• TASK OBJECTIVE
The answer should consist of each line below that contains the word "appeared".

• DATASET ENTRIES
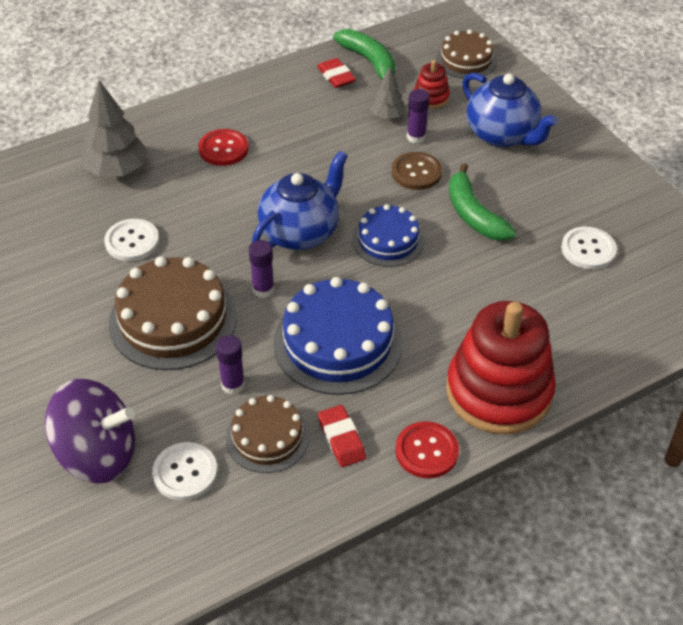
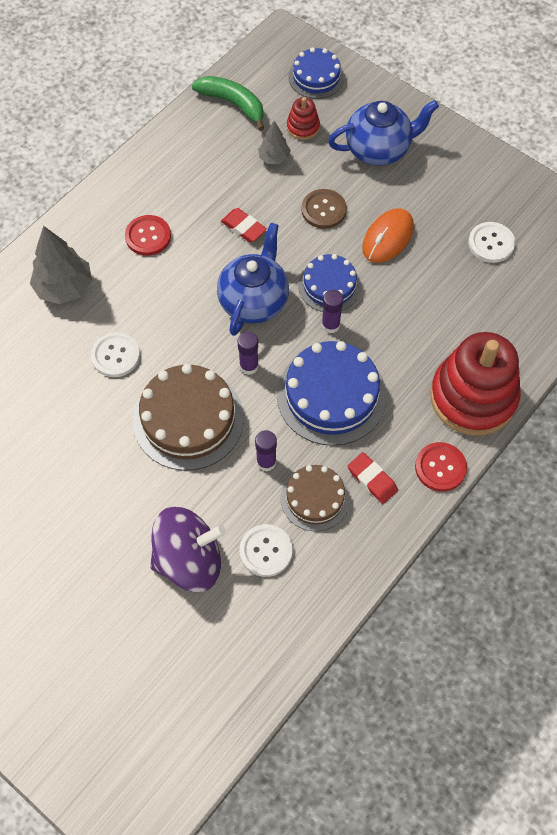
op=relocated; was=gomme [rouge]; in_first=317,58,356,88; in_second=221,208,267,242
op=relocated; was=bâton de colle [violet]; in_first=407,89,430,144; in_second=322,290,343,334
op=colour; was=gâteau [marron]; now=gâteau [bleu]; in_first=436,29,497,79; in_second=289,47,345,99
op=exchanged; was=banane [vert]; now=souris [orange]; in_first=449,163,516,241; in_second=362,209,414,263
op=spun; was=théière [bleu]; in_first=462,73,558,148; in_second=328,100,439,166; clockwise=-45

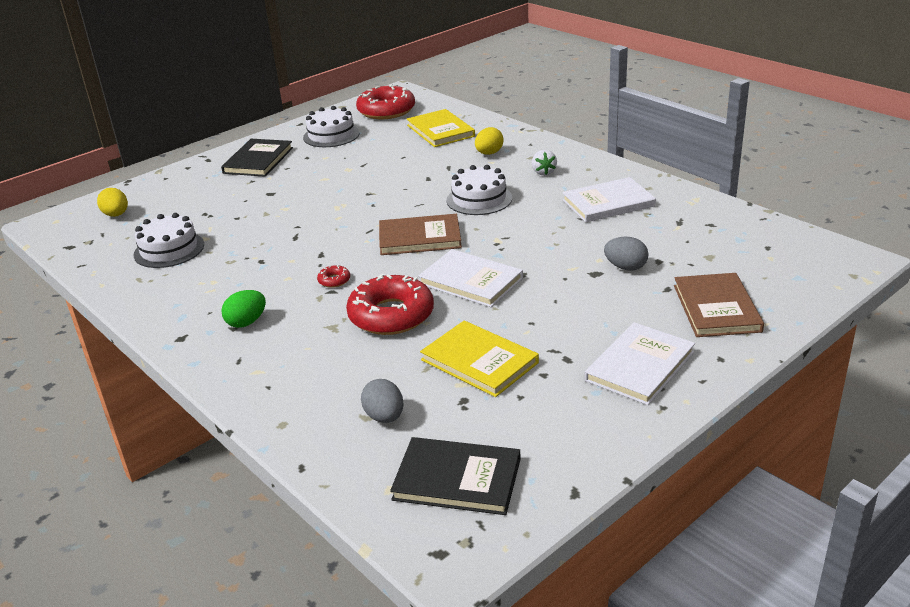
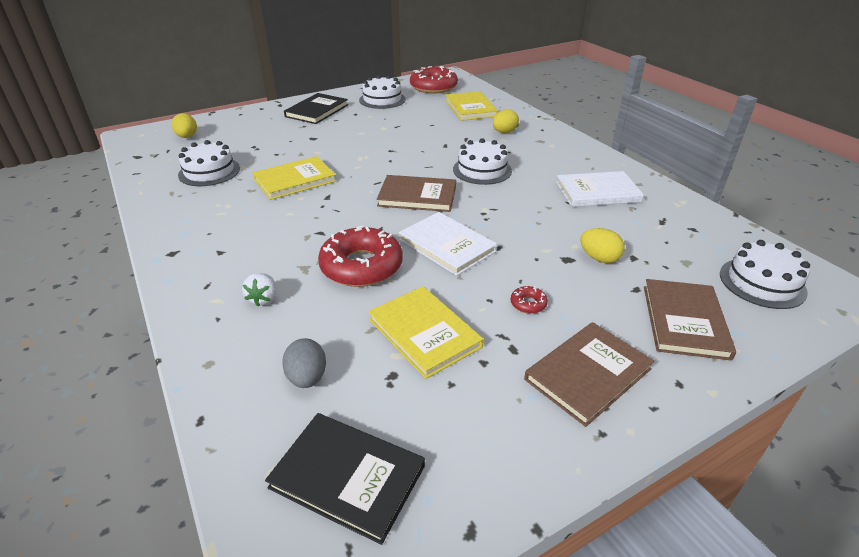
op=missing; was=œuf [vert]; in_first=221,290,266,328
op=relocated; was=beignet [rouge]; in_first=317,265,350,288; in_second=511,286,548,314
op=relocated; was=fraise [blanc]; in_first=532,150,557,175; in_second=242,273,277,307
op=colour; was=livre [blanc]; now=livre [marron]; in_first=585,322,695,405; in_second=524,322,654,427
op=colour; was=œuf [gris]; now=œuf [jaune]; in_first=604,237,649,271; in_second=581,228,625,263
op=appeared; now=livre [jaune]; in_second=253,156,336,200
op=appeared; now=gâteau [blanc]; in_second=720,240,810,309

• FINISHED EXERCISE
op=appeared; now=livre [jaune]; in_second=253,156,336,200
op=appeared; now=gâteau [blanc]; in_second=720,240,810,309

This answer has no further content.